Reproduce exactly the line containing "type=delete; before=PINK PLANE; pos1=623,238" and every line after it, through the last line of the records below; add nothing.

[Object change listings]
────────────────────────────────────────

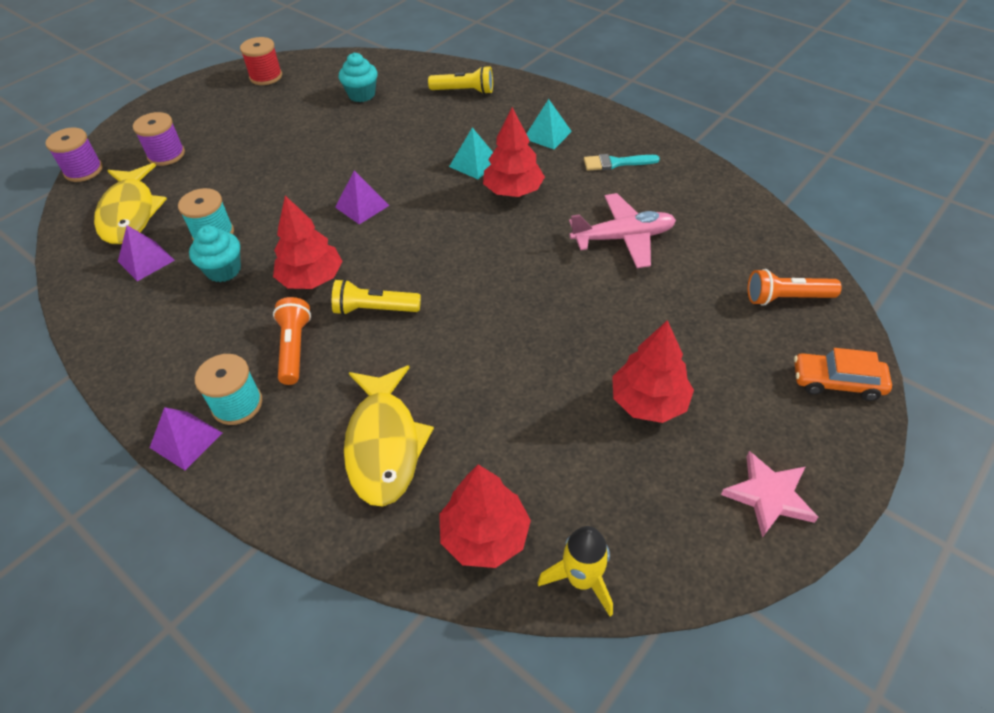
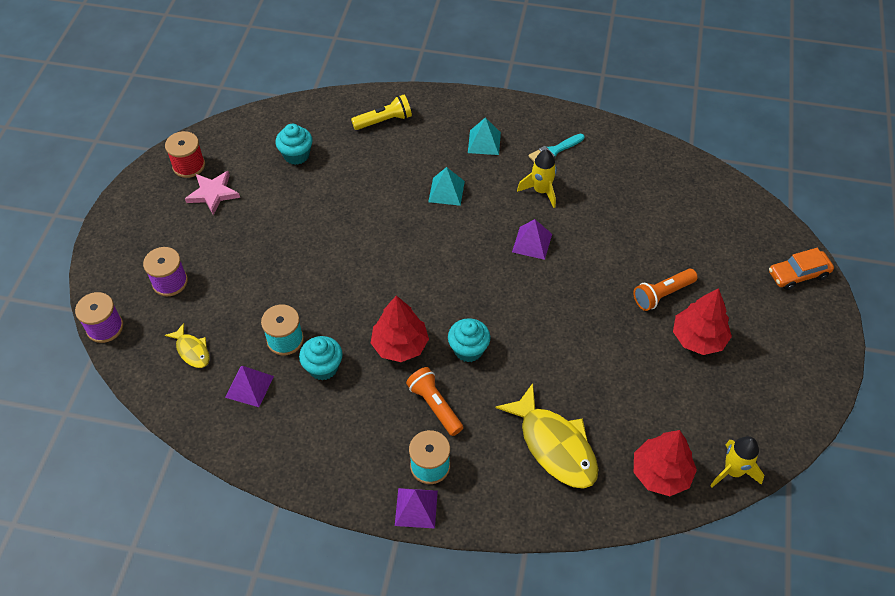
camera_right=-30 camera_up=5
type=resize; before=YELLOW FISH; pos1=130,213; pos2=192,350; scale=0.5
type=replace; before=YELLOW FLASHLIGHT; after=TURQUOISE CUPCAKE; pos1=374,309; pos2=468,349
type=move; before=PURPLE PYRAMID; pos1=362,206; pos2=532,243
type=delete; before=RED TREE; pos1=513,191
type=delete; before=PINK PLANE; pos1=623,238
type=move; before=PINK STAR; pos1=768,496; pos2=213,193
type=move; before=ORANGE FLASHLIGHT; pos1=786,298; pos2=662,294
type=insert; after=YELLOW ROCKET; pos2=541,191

────────────────────────────────────────

* RESPONSE BELOW:
type=delete; before=PINK PLANE; pos1=623,238
type=move; before=PINK STAR; pos1=768,496; pos2=213,193
type=move; before=ORANGE FLASHLIGHT; pos1=786,298; pos2=662,294
type=insert; after=YELLOW ROCKET; pos2=541,191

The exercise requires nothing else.